**Required action**.
Reproduce exactly only the lines from the line that holds "SERVO pin PWM: D3 -> D10" to the line that holds "SCALE pin DT: D5 -> D9", inclusive, in the listing below, and please leave out every picture.

**Records provided**.
──────────

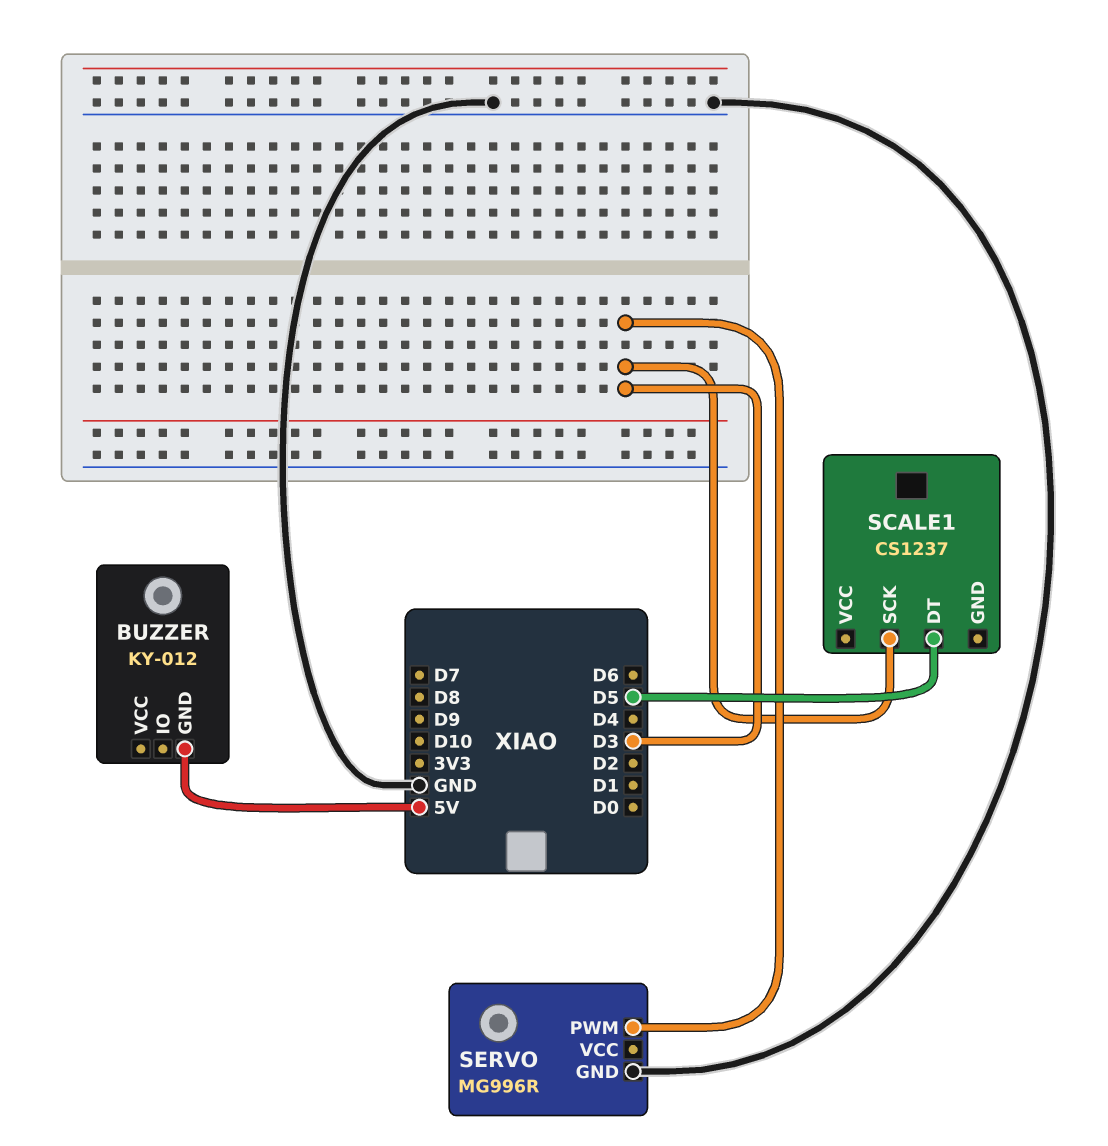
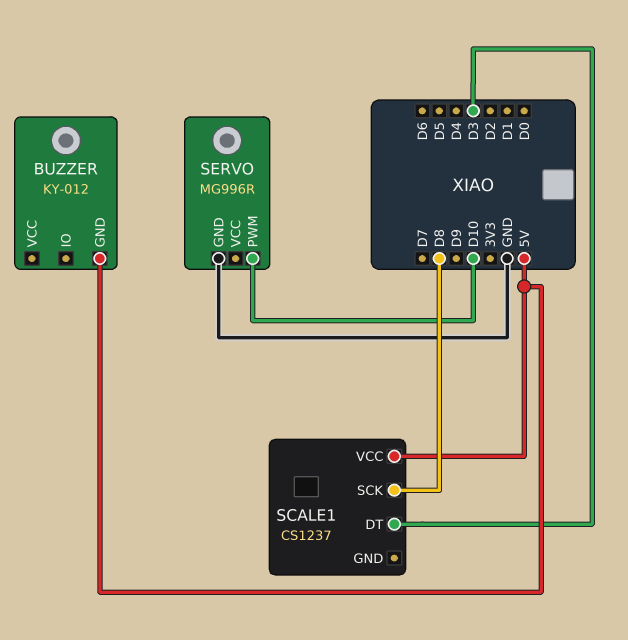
SCALE1 pin DT: D5 -> D3
SCALE1 pin SCK: D3 -> D8
SCALE1 pin VCC: none -> 5V
SERVO pin PWM: D3 -> D10

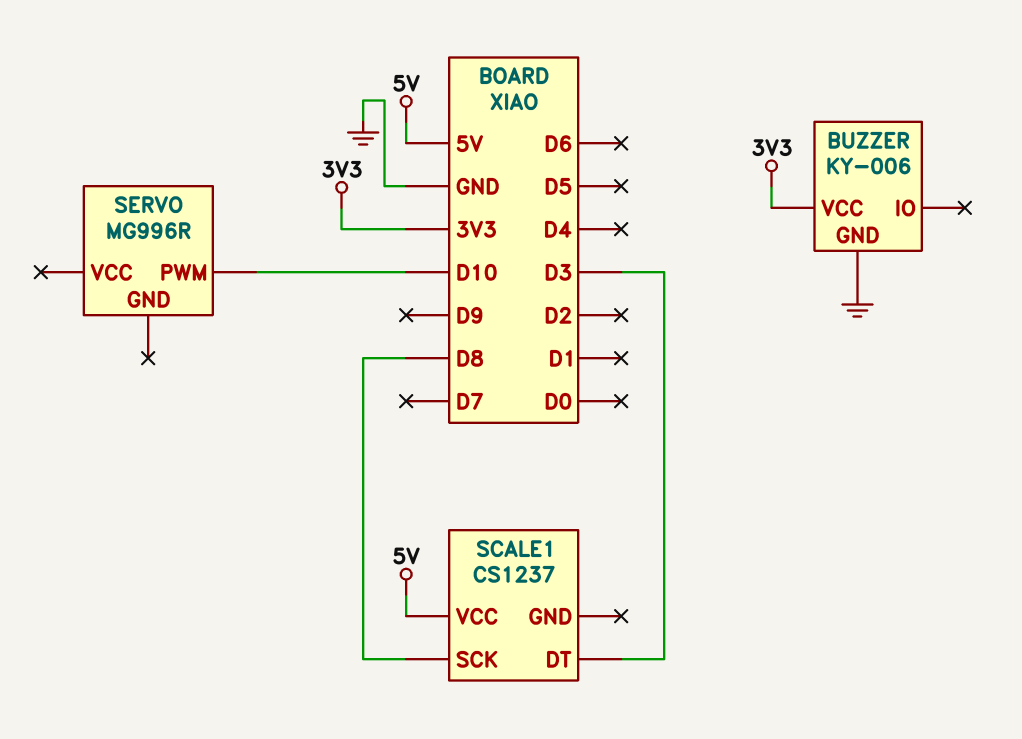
BUZZER: KY-012 -> KY-006
BUZZER pin GND: 5V -> GND
BUZZER pin VCC: none -> 3V3
SERVO pin GND: GND -> none

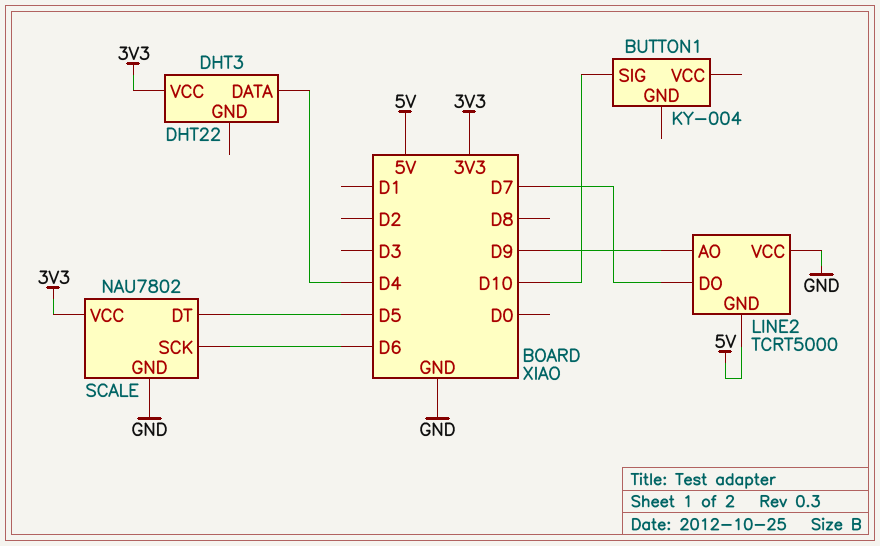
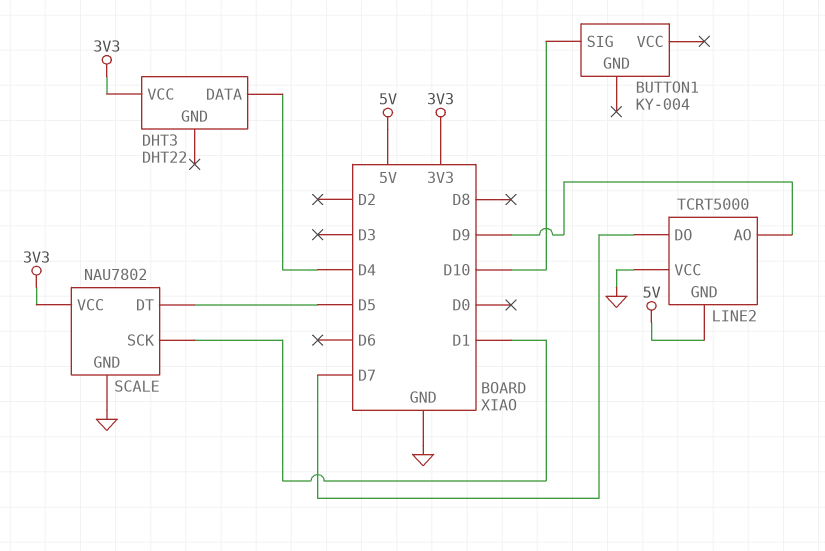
SCALE pin SCK: D6 -> D1

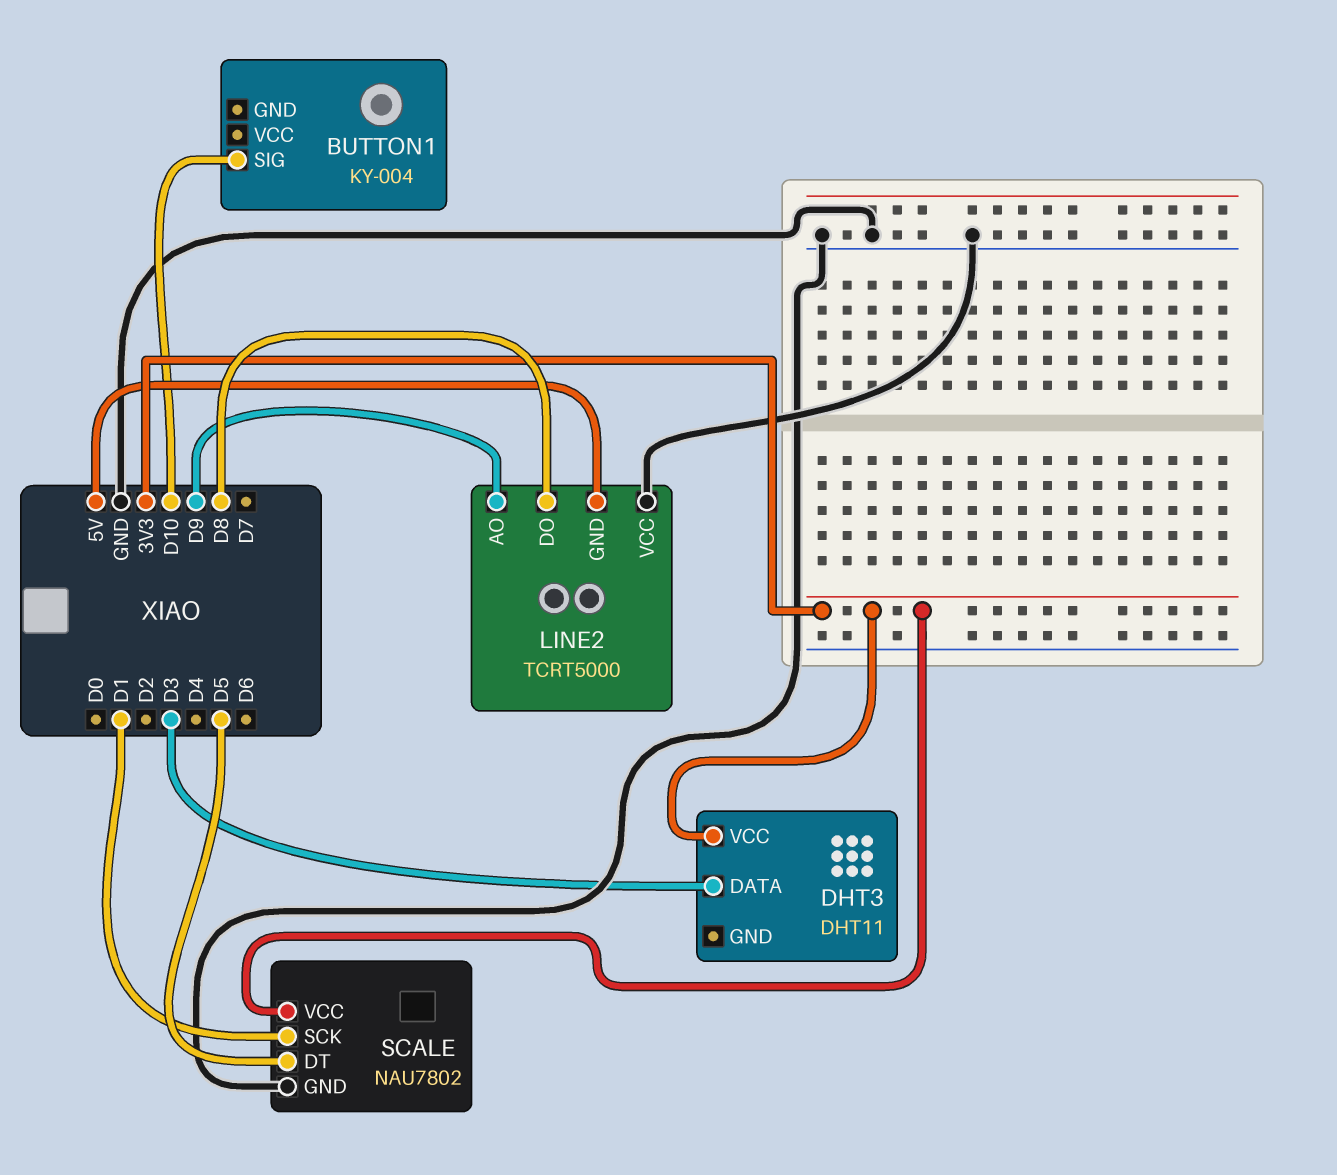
DHT3: DHT22 -> DHT11
DHT3 pin DATA: D4 -> D3
LINE2 pin DO: D7 -> D8

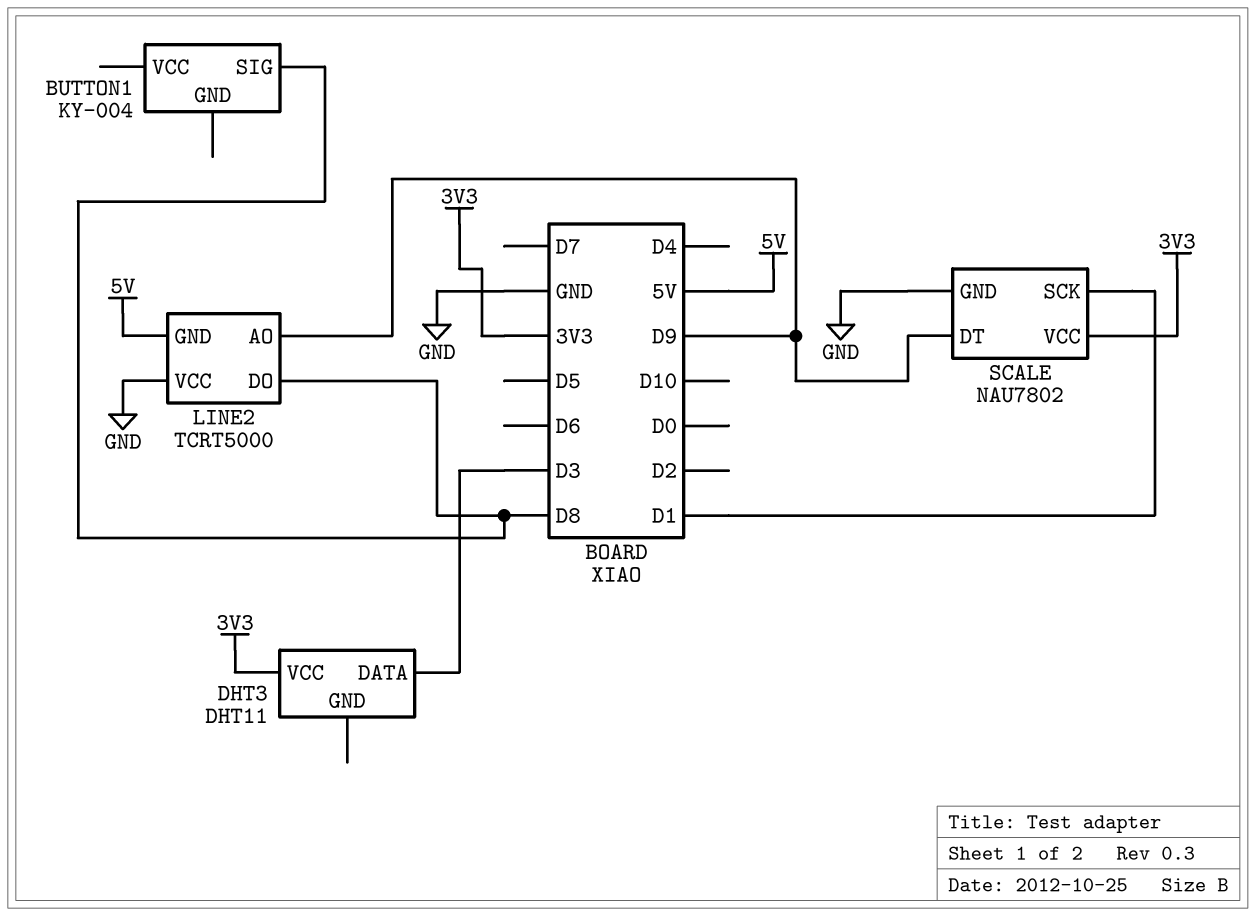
BUTTON1 pin SIG: D10 -> D8
SCALE pin DT: D5 -> D9

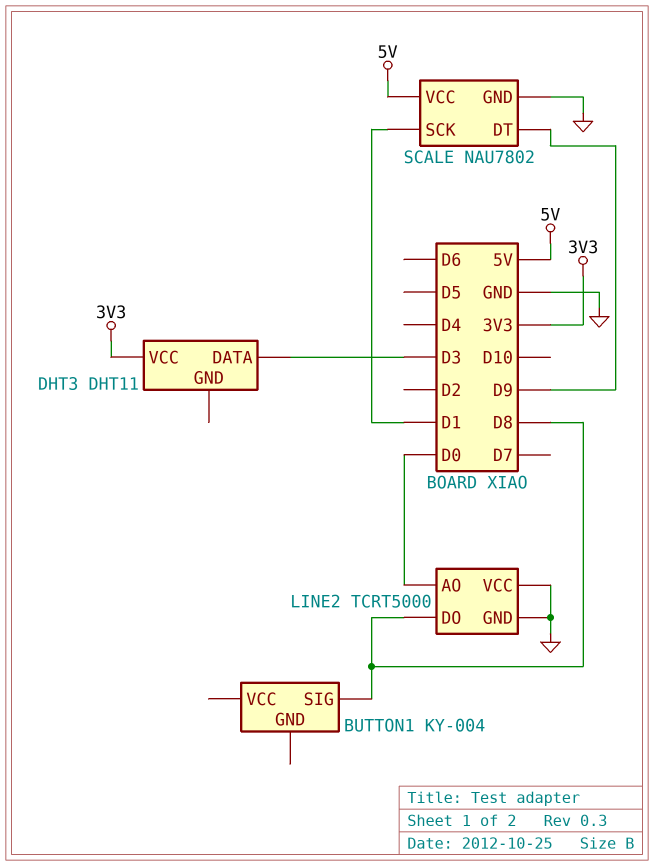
LINE2 pin AO: D9 -> D0
LINE2 pin GND: 5V -> GND
SCALE pin VCC: 3V3 -> 5V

──────────

**Response box**.
SERVO pin PWM: D3 -> D10

BUZZER: KY-012 -> KY-006
BUZZER pin GND: 5V -> GND
BUZZER pin VCC: none -> 3V3
SERVO pin GND: GND -> none

SCALE pin SCK: D6 -> D1

DHT3: DHT22 -> DHT11
DHT3 pin DATA: D4 -> D3
LINE2 pin DO: D7 -> D8

BUTTON1 pin SIG: D10 -> D8
SCALE pin DT: D5 -> D9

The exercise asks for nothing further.